What you need to do: Word for word, transcribe all the entries shown below.

[Dataset excerpts]
* * *

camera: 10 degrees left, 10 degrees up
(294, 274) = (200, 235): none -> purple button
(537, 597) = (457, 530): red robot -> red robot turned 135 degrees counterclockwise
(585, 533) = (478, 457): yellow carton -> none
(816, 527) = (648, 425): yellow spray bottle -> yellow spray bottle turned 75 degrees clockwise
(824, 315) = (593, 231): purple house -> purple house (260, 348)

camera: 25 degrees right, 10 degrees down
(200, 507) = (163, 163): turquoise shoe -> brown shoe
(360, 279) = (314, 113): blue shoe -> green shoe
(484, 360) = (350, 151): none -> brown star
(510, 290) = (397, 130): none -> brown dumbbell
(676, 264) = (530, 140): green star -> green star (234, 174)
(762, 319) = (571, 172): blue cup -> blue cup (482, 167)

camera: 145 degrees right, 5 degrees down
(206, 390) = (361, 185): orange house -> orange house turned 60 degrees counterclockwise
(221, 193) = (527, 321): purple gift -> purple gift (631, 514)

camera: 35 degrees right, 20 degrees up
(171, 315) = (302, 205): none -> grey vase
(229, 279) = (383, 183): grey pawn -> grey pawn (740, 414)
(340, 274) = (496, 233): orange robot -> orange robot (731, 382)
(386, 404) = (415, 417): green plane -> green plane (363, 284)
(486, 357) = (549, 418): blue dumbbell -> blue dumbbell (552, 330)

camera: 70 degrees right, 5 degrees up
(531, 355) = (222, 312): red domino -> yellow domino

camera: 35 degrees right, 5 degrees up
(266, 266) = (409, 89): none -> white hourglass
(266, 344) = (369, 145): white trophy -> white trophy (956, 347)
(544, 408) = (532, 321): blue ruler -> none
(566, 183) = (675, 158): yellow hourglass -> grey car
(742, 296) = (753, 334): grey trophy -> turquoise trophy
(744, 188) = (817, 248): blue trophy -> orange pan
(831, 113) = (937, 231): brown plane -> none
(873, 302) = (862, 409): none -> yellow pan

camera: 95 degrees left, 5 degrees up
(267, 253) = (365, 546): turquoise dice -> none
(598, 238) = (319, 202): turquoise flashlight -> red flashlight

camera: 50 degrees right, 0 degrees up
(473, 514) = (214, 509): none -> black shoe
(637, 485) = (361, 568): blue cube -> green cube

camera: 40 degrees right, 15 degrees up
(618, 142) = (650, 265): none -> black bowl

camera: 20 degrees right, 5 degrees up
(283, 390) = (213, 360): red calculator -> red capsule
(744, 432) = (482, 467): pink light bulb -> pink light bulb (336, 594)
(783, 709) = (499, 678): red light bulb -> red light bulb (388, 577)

* * *

Response for this exercise:
camera: 10 degrees left, 10 degrees up
(294, 274) = (200, 235): none -> purple button
(537, 597) = (457, 530): red robot -> red robot turned 135 degrees counterclockwise
(585, 533) = (478, 457): yellow carton -> none
(816, 527) = (648, 425): yellow spray bottle -> yellow spray bottle turned 75 degrees clockwise
(824, 315) = (593, 231): purple house -> purple house (260, 348)

camera: 25 degrees right, 10 degrees down
(200, 507) = (163, 163): turquoise shoe -> brown shoe
(360, 279) = (314, 113): blue shoe -> green shoe
(484, 360) = (350, 151): none -> brown star
(510, 290) = (397, 130): none -> brown dumbbell
(676, 264) = (530, 140): green star -> green star (234, 174)
(762, 319) = (571, 172): blue cup -> blue cup (482, 167)

camera: 145 degrees right, 5 degrees down
(206, 390) = (361, 185): orange house -> orange house turned 60 degrees counterclockwise
(221, 193) = (527, 321): purple gift -> purple gift (631, 514)

camera: 35 degrees right, 20 degrees up
(171, 315) = (302, 205): none -> grey vase
(229, 279) = (383, 183): grey pawn -> grey pawn (740, 414)
(340, 274) = (496, 233): orange robot -> orange robot (731, 382)
(386, 404) = (415, 417): green plane -> green plane (363, 284)
(486, 357) = (549, 418): blue dumbbell -> blue dumbbell (552, 330)

camera: 70 degrees right, 5 degrees up
(531, 355) = (222, 312): red domino -> yellow domino

camera: 35 degrees right, 5 degrees up
(266, 266) = (409, 89): none -> white hourglass
(266, 344) = (369, 145): white trophy -> white trophy (956, 347)
(544, 408) = (532, 321): blue ruler -> none
(566, 183) = (675, 158): yellow hourglass -> grey car
(742, 296) = (753, 334): grey trophy -> turquoise trophy
(744, 188) = (817, 248): blue trophy -> orange pan
(831, 113) = (937, 231): brown plane -> none
(873, 302) = (862, 409): none -> yellow pan

camera: 95 degrees left, 5 degrees up
(267, 253) = (365, 546): turquoise dice -> none
(598, 238) = (319, 202): turquoise flashlight -> red flashlight

camera: 50 degrees right, 0 degrees up
(473, 514) = (214, 509): none -> black shoe
(637, 485) = (361, 568): blue cube -> green cube

camera: 40 degrees right, 15 degrees up
(618, 142) = (650, 265): none -> black bowl

camera: 20 degrees right, 5 degrees up
(283, 390) = (213, 360): red calculator -> red capsule
(744, 432) = (482, 467): pink light bulb -> pink light bulb (336, 594)
(783, 709) = (499, 678): red light bulb -> red light bulb (388, 577)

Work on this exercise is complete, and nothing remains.